*Input for this task:*
Content starts

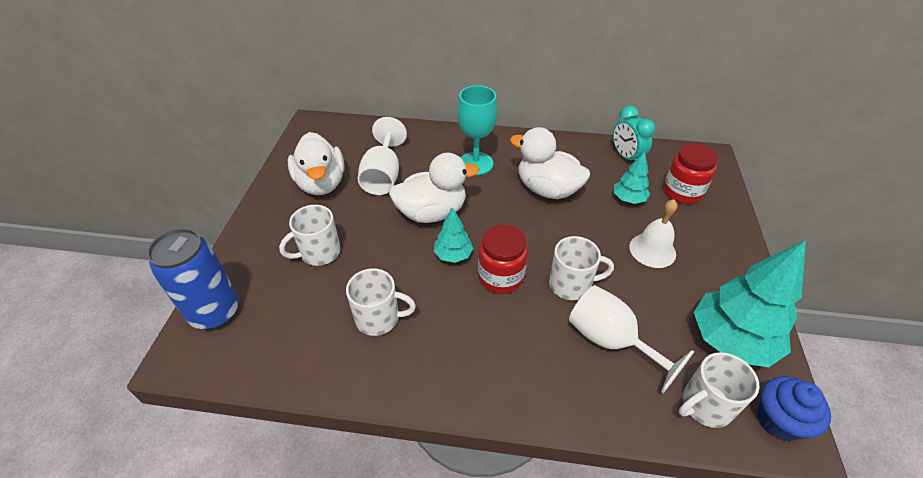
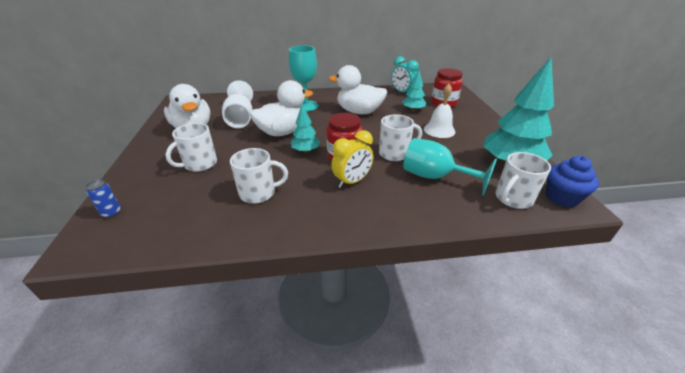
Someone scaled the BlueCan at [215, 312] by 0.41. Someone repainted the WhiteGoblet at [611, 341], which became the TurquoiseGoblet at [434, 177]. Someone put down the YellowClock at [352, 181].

Content ends
Content starts

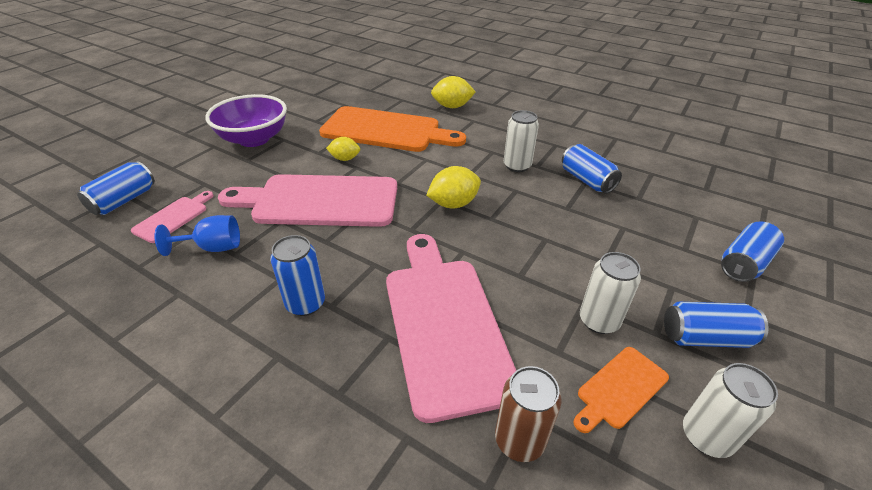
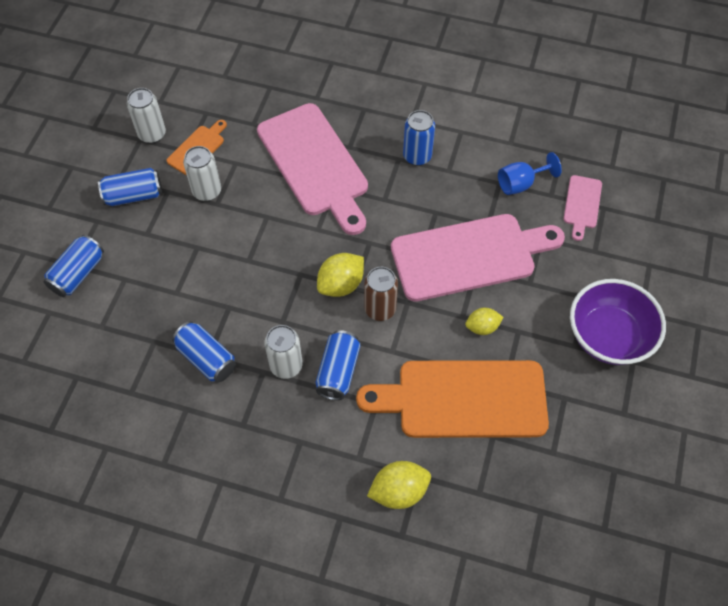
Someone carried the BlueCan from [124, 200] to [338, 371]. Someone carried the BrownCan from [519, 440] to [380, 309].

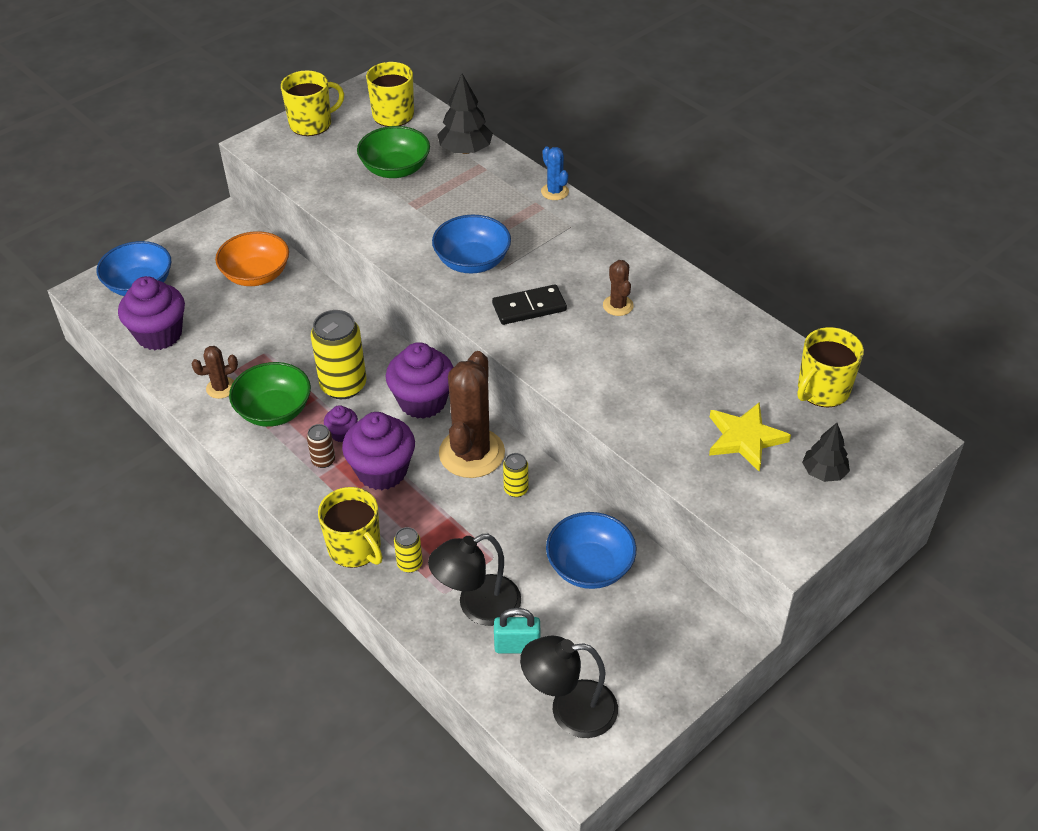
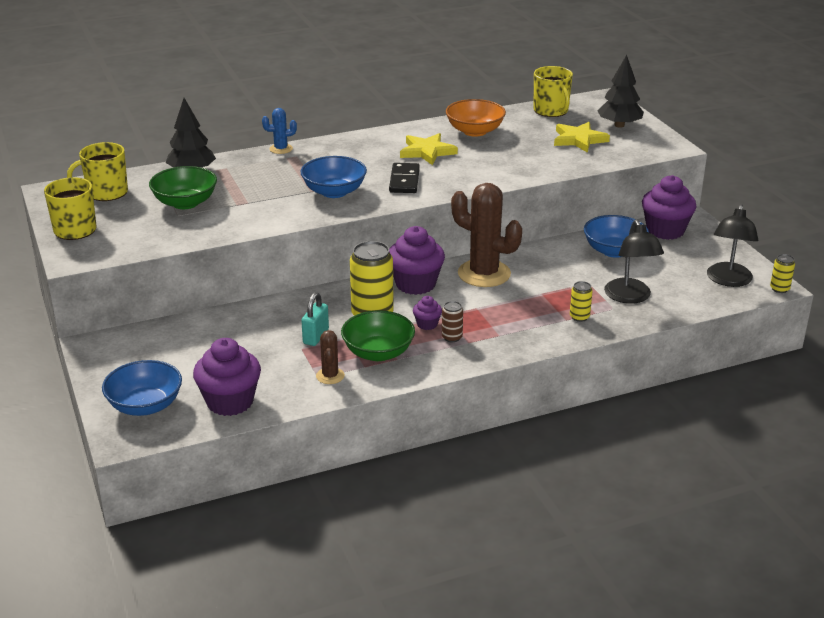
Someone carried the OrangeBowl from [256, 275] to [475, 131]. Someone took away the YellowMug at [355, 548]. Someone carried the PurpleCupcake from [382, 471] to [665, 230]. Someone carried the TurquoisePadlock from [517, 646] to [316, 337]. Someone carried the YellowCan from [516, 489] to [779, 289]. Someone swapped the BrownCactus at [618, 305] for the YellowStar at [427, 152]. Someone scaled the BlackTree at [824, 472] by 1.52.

Content ends

*Task item:* Copy only the lines above from the one containing "Someone carried the BlueCan" through the one containing "Someone carried the OrangeBowl", both included. Leave out the pictures.

*Output of the exercise:*
Someone carried the BlueCan from [124, 200] to [338, 371]. Someone carried the BrownCan from [519, 440] to [380, 309].

Someone carried the OrangeBowl from [256, 275] to [475, 131]. Someone took away the YellowMug at [355, 548]. Someone carried the PurpleCupcake from [382, 471] to [665, 230]. Someone carried the TurquoisePadlock from [517, 646] to [316, 337]. Someone carried the YellowCan from [516, 489] to [779, 289]. Someone swapped the BrownCactus at [618, 305] for the YellowStar at [427, 152]. Someone scaled the BlackTree at [824, 472] by 1.52.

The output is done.